Your instructions: Check every line of the entries for "brown", and copy the lines that hold it.

Records shown:
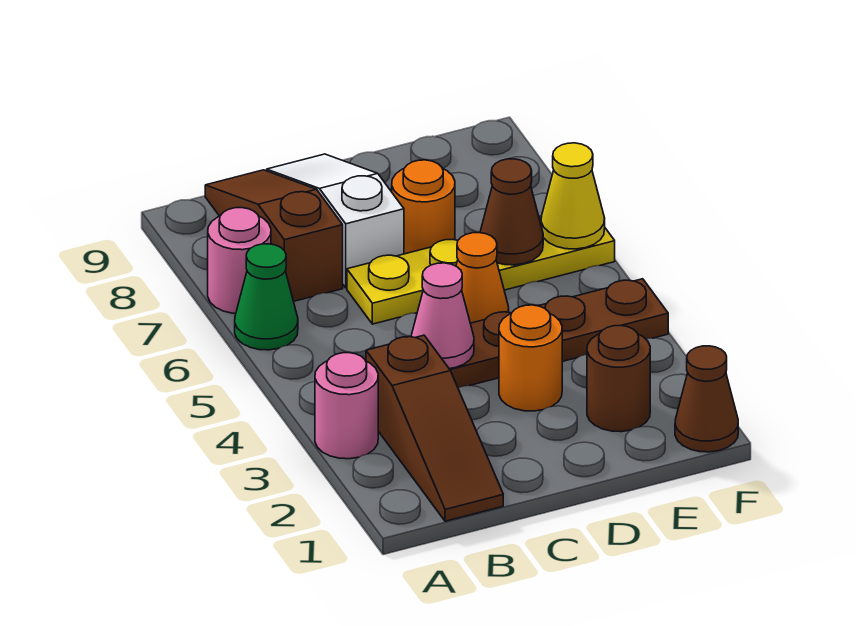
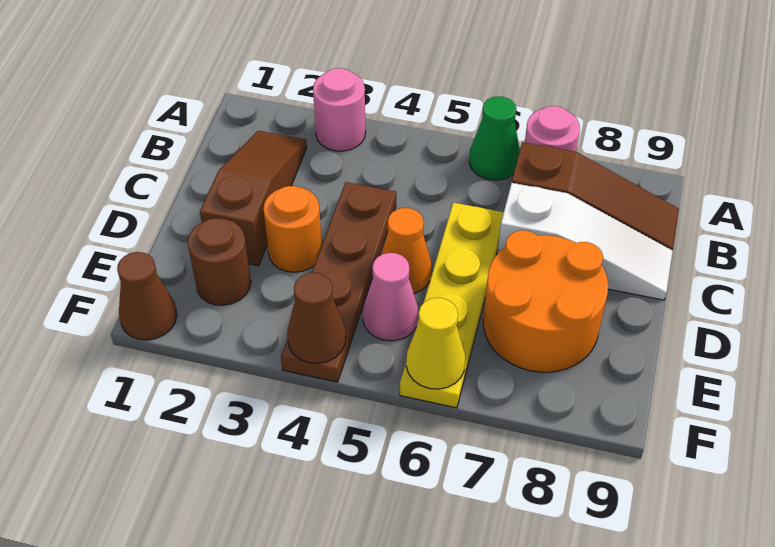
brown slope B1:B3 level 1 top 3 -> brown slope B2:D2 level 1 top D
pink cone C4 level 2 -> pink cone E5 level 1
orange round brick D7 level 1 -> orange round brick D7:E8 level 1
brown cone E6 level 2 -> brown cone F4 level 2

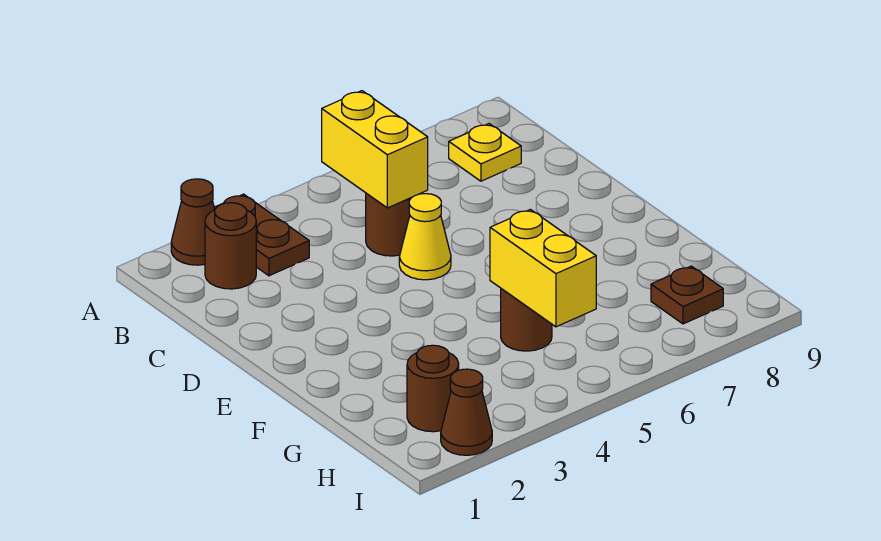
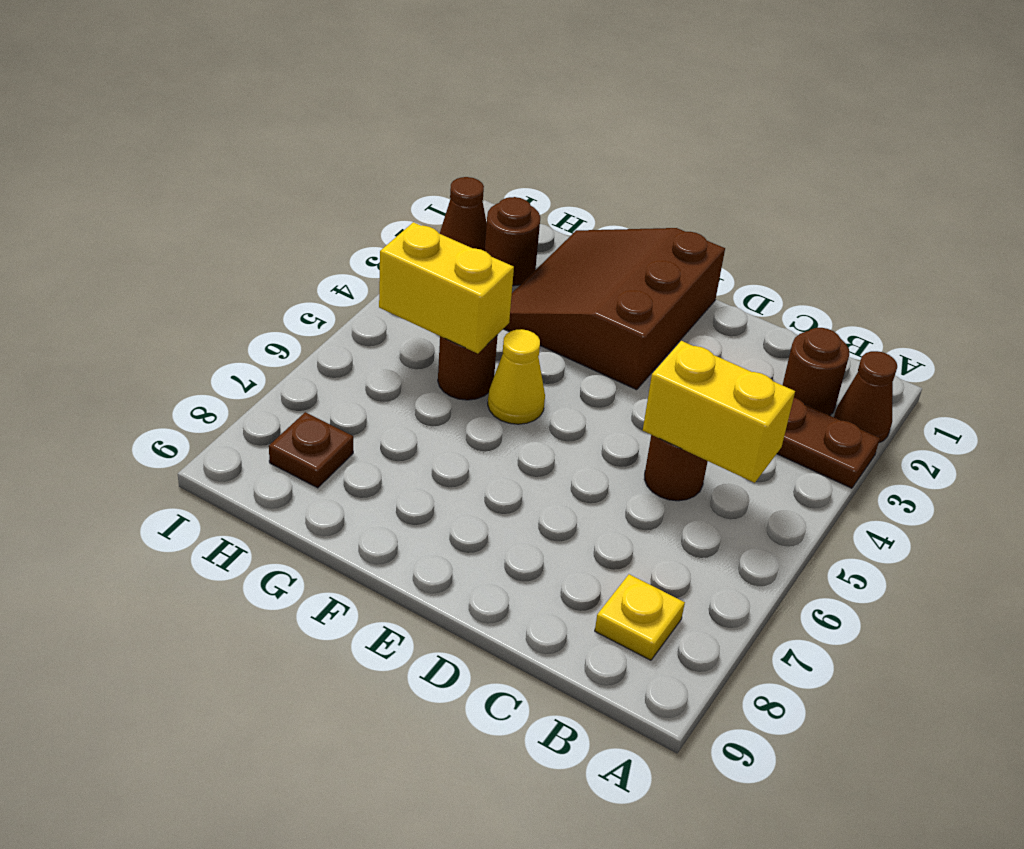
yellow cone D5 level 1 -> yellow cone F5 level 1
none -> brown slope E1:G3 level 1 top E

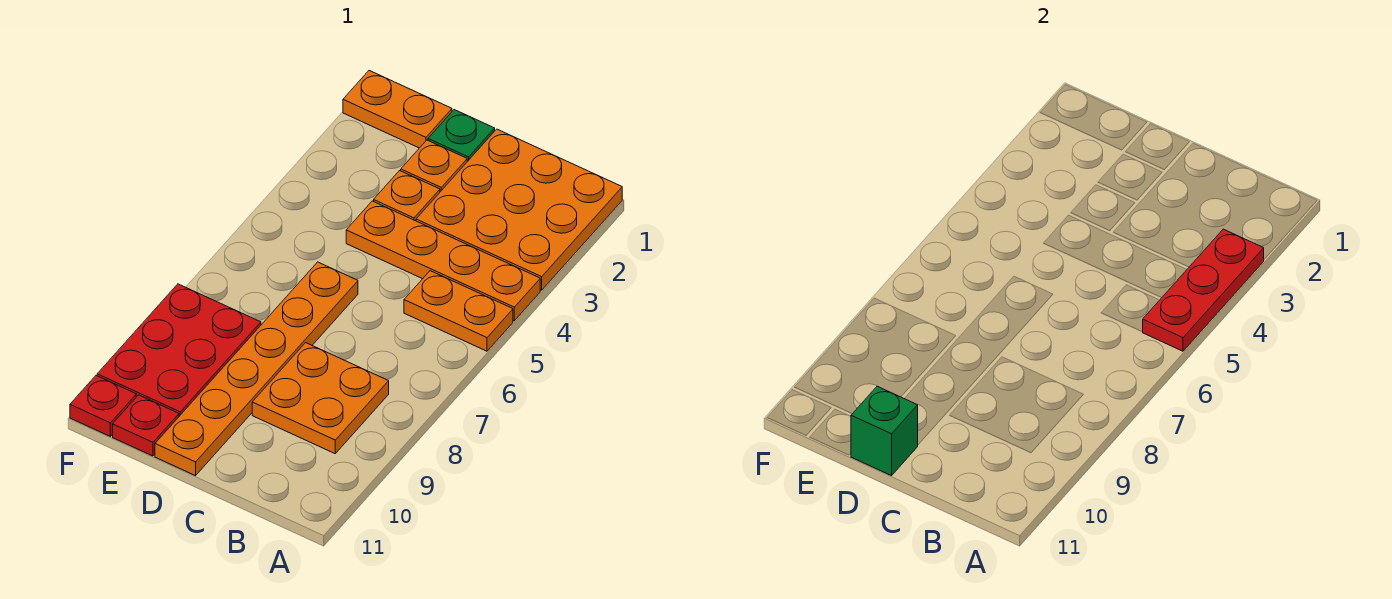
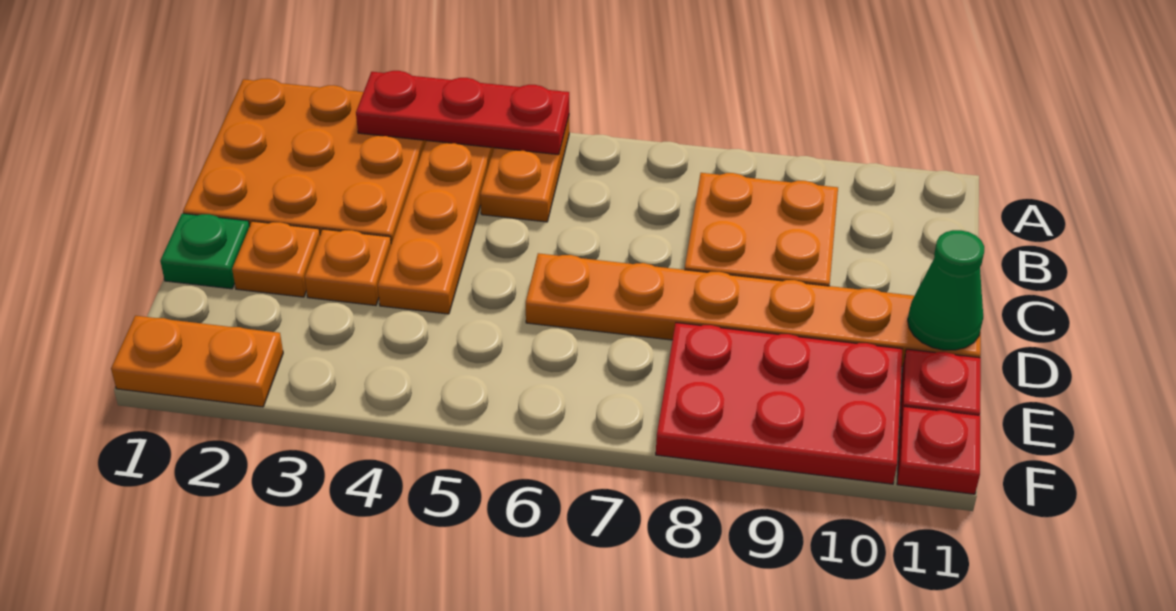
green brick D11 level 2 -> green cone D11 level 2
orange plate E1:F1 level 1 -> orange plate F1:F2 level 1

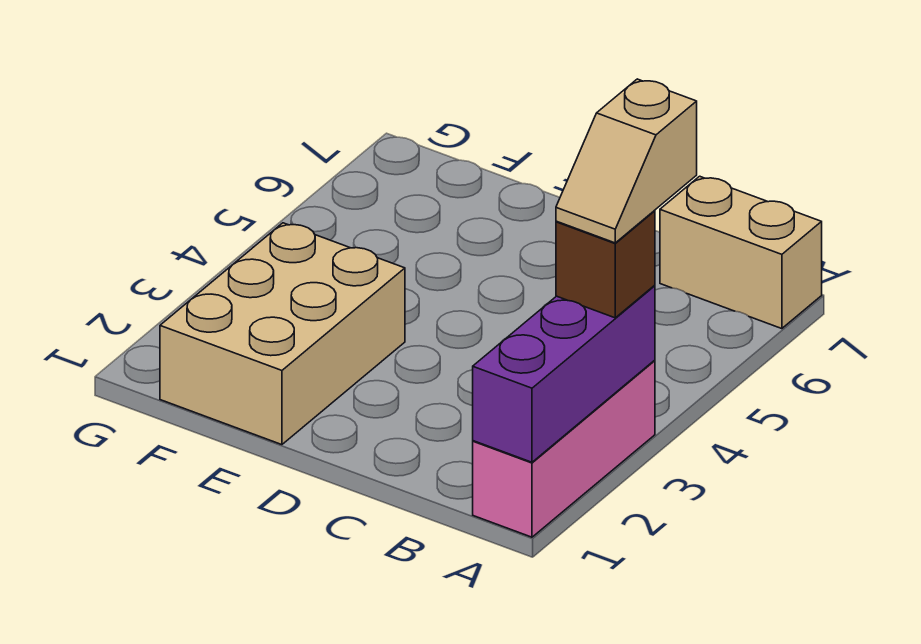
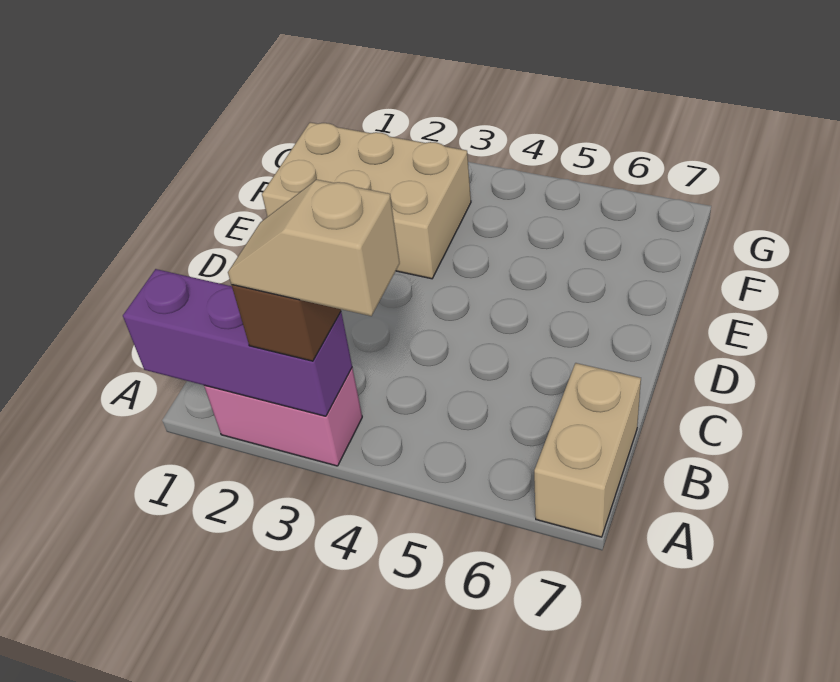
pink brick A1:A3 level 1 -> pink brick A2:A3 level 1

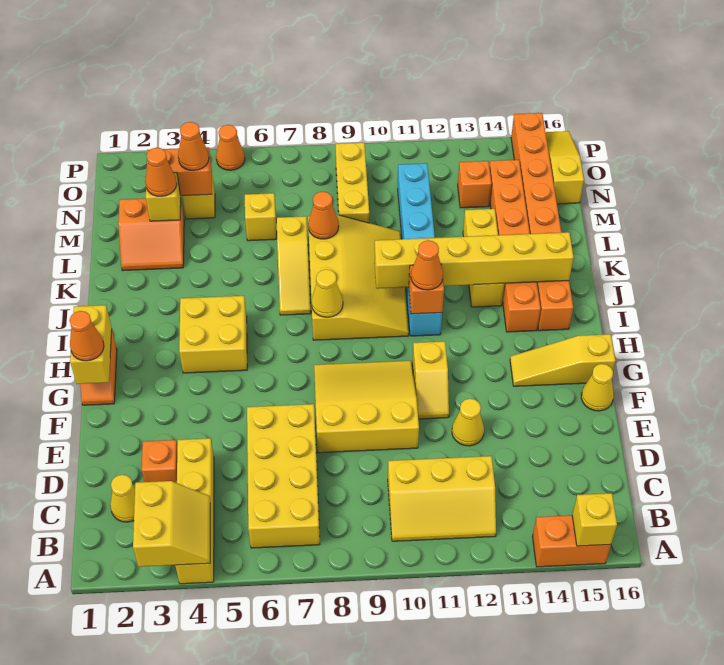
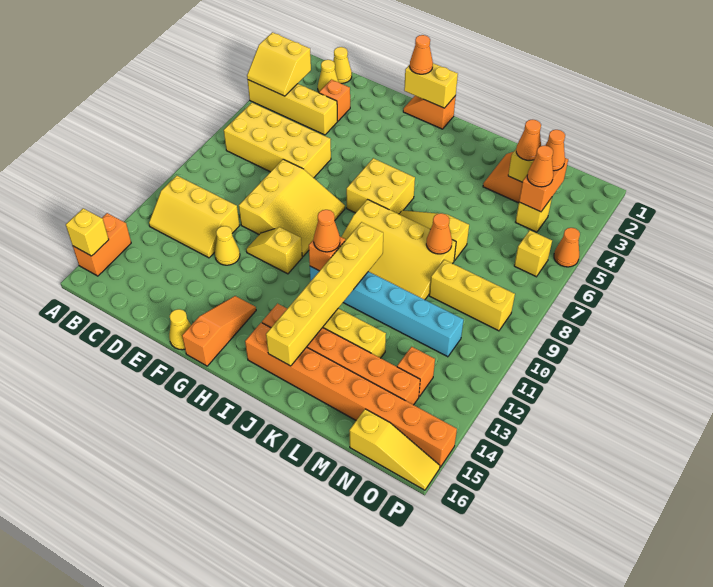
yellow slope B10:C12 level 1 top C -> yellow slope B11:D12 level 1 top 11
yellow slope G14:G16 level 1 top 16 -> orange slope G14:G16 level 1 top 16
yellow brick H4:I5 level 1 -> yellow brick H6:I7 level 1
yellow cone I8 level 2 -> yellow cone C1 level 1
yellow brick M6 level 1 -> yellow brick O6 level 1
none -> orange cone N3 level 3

Exercise solution:
brown slope B1:B3 level 1 top 3 -> brown slope B2:D2 level 1 top D
brown cone E6 level 2 -> brown cone F4 level 2
none -> brown slope E1:G3 level 1 top E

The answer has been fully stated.